* Work order *
Set down, exactly as written, every line from the one containing "(77, 172) = (127, 478): turquoise" through the end of the listing.

········

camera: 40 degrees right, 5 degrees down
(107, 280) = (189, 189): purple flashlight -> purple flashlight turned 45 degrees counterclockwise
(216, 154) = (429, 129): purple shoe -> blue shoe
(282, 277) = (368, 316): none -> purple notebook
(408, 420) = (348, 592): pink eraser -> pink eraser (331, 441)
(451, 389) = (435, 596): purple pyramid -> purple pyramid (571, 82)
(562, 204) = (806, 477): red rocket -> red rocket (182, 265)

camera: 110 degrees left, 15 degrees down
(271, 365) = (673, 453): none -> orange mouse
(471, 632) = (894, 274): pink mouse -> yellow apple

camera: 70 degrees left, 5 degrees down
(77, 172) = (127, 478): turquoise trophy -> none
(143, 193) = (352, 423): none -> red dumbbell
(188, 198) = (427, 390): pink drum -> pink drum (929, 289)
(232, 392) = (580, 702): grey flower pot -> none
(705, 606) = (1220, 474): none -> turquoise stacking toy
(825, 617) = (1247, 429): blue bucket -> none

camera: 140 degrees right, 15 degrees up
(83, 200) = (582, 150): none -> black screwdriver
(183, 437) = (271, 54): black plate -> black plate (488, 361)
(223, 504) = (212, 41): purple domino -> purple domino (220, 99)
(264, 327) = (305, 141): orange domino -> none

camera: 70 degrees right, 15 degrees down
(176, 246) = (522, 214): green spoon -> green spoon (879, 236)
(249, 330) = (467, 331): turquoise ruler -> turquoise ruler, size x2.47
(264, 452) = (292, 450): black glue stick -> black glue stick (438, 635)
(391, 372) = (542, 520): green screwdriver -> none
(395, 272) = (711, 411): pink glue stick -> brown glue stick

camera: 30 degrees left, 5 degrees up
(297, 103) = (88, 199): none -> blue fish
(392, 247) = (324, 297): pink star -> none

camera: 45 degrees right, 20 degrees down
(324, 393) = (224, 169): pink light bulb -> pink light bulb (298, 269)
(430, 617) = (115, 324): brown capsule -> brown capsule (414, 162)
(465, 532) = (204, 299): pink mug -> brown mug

········

* Solution to this task *
(77, 172) = (127, 478): turquoise trophy -> none
(143, 193) = (352, 423): none -> red dumbbell
(188, 198) = (427, 390): pink drum -> pink drum (929, 289)
(232, 392) = (580, 702): grey flower pot -> none
(705, 606) = (1220, 474): none -> turquoise stacking toy
(825, 617) = (1247, 429): blue bucket -> none

camera: 140 degrees right, 15 degrees up
(83, 200) = (582, 150): none -> black screwdriver
(183, 437) = (271, 54): black plate -> black plate (488, 361)
(223, 504) = (212, 41): purple domino -> purple domino (220, 99)
(264, 327) = (305, 141): orange domino -> none

camera: 70 degrees right, 15 degrees down
(176, 246) = (522, 214): green spoon -> green spoon (879, 236)
(249, 330) = (467, 331): turquoise ruler -> turquoise ruler, size x2.47
(264, 452) = (292, 450): black glue stick -> black glue stick (438, 635)
(391, 372) = (542, 520): green screwdriver -> none
(395, 272) = (711, 411): pink glue stick -> brown glue stick

camera: 30 degrees left, 5 degrees up
(297, 103) = (88, 199): none -> blue fish
(392, 247) = (324, 297): pink star -> none

camera: 45 degrees right, 20 degrees down
(324, 393) = (224, 169): pink light bulb -> pink light bulb (298, 269)
(430, 617) = (115, 324): brown capsule -> brown capsule (414, 162)
(465, 532) = (204, 299): pink mug -> brown mug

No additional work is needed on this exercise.